:: MATERIAL SHOWN ::
Content starts

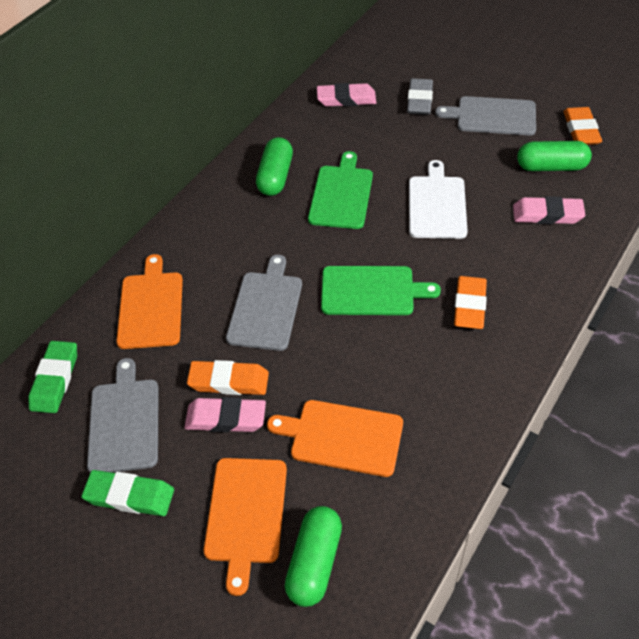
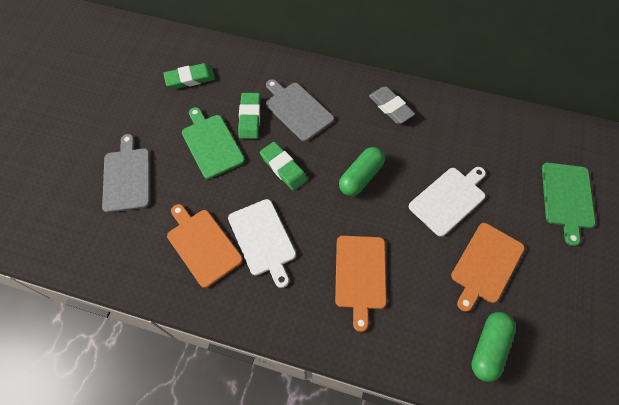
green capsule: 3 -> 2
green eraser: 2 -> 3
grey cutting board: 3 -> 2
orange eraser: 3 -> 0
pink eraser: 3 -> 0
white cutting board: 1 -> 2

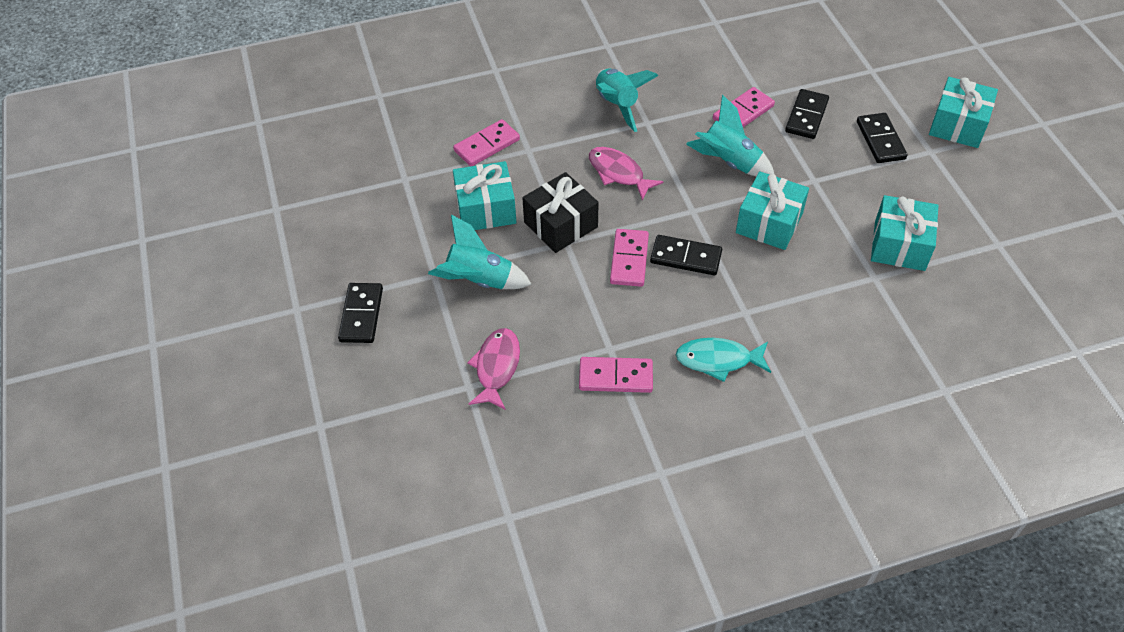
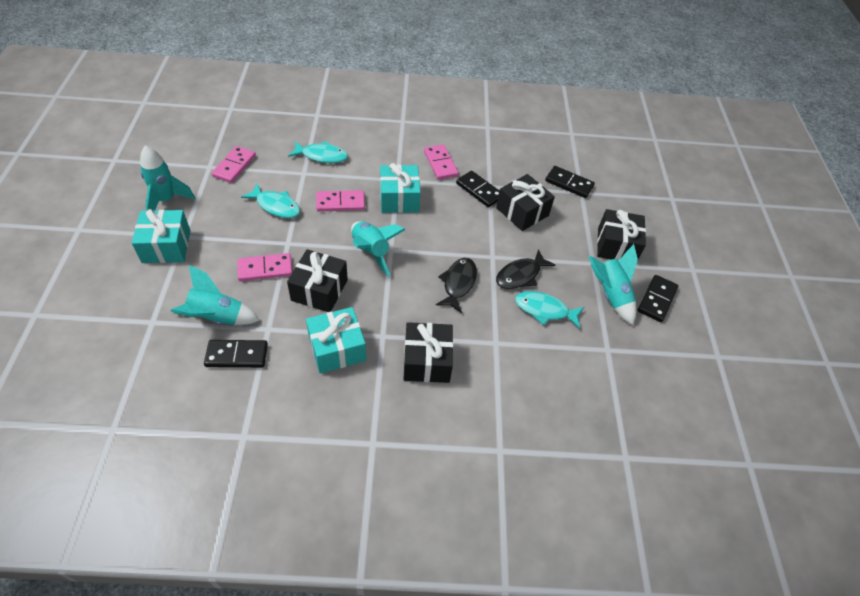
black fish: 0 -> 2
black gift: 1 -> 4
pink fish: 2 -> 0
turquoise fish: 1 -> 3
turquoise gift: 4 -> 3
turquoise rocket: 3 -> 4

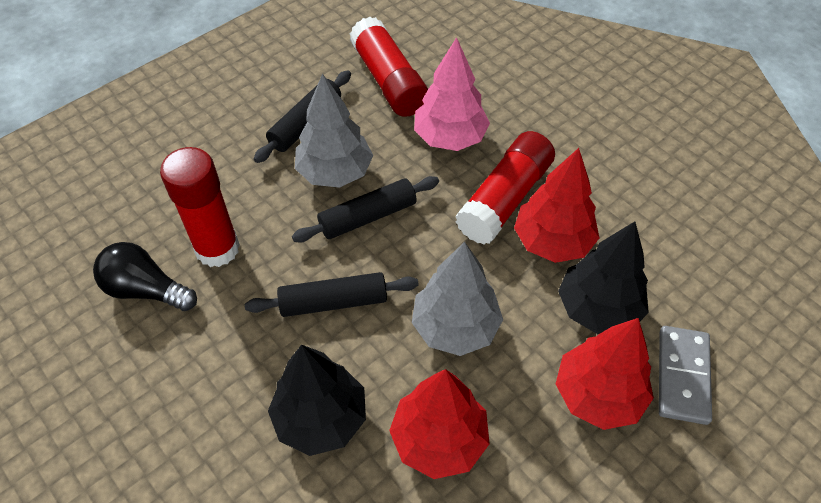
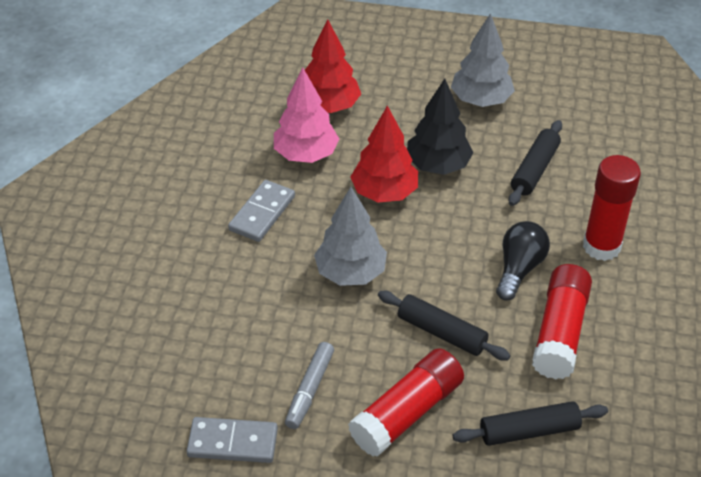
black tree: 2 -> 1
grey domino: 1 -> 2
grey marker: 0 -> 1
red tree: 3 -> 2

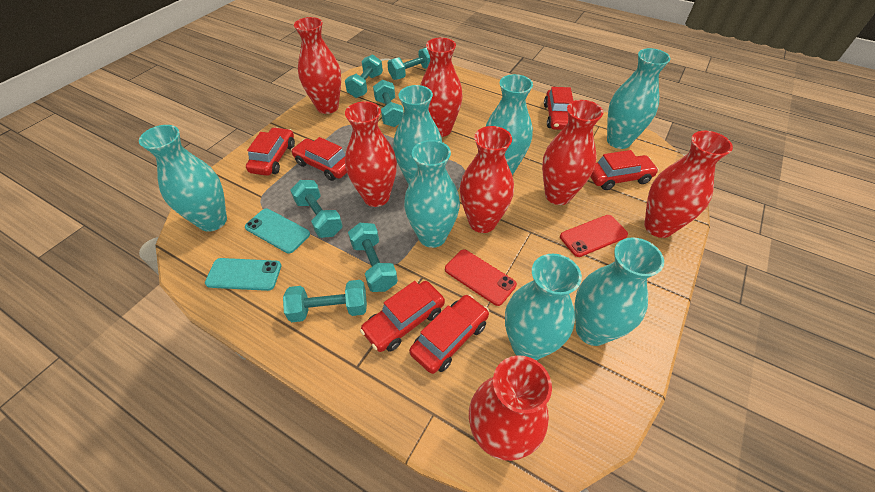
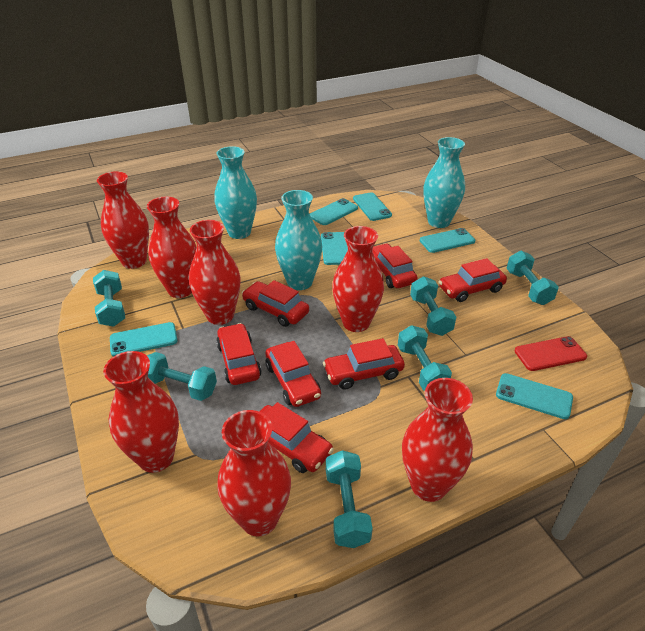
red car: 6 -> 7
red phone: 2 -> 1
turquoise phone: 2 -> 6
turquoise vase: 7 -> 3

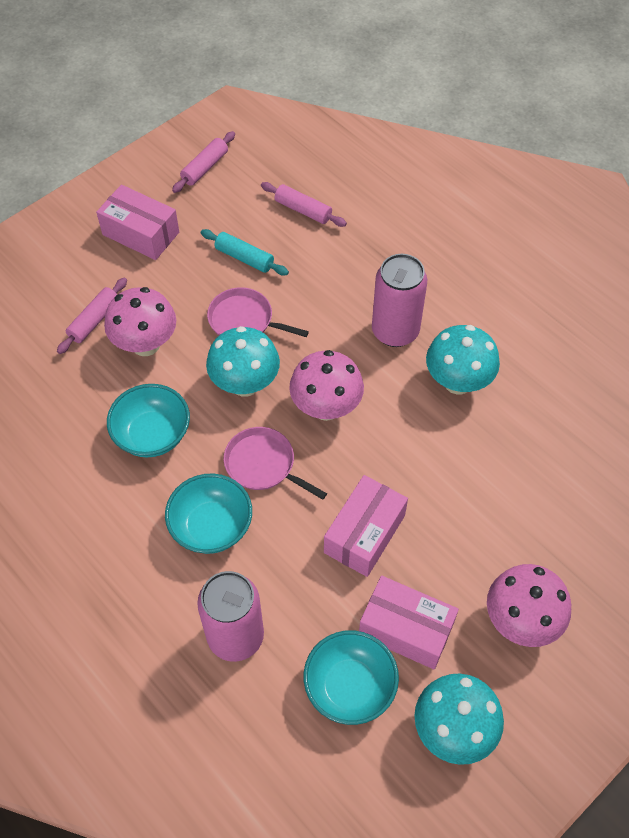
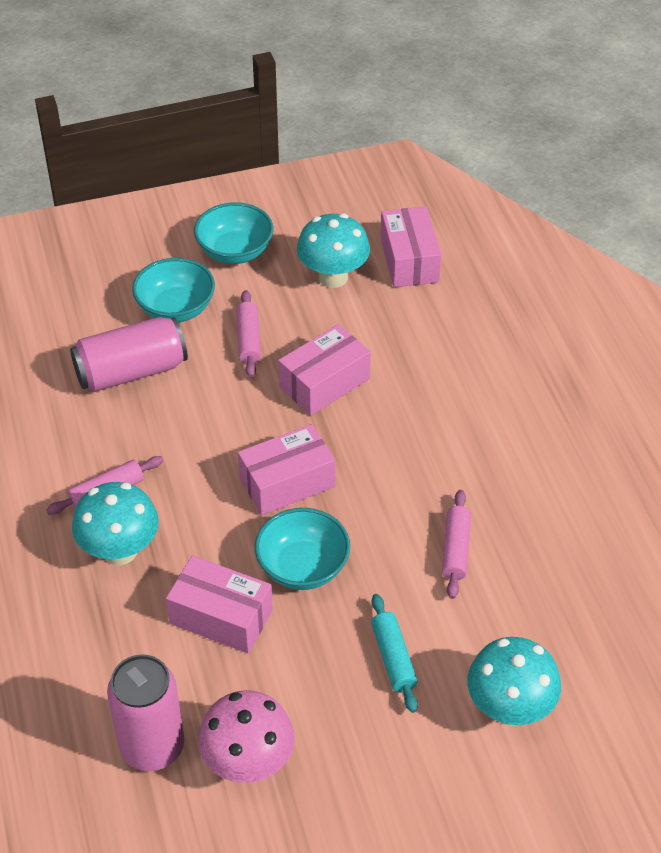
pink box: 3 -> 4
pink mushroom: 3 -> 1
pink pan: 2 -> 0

Content ends

:: EXERCISE OBJECTIVE ::
Please say how many lines in the records above contain the word "eraser", and give only that number.

:: SOLUTION ::
3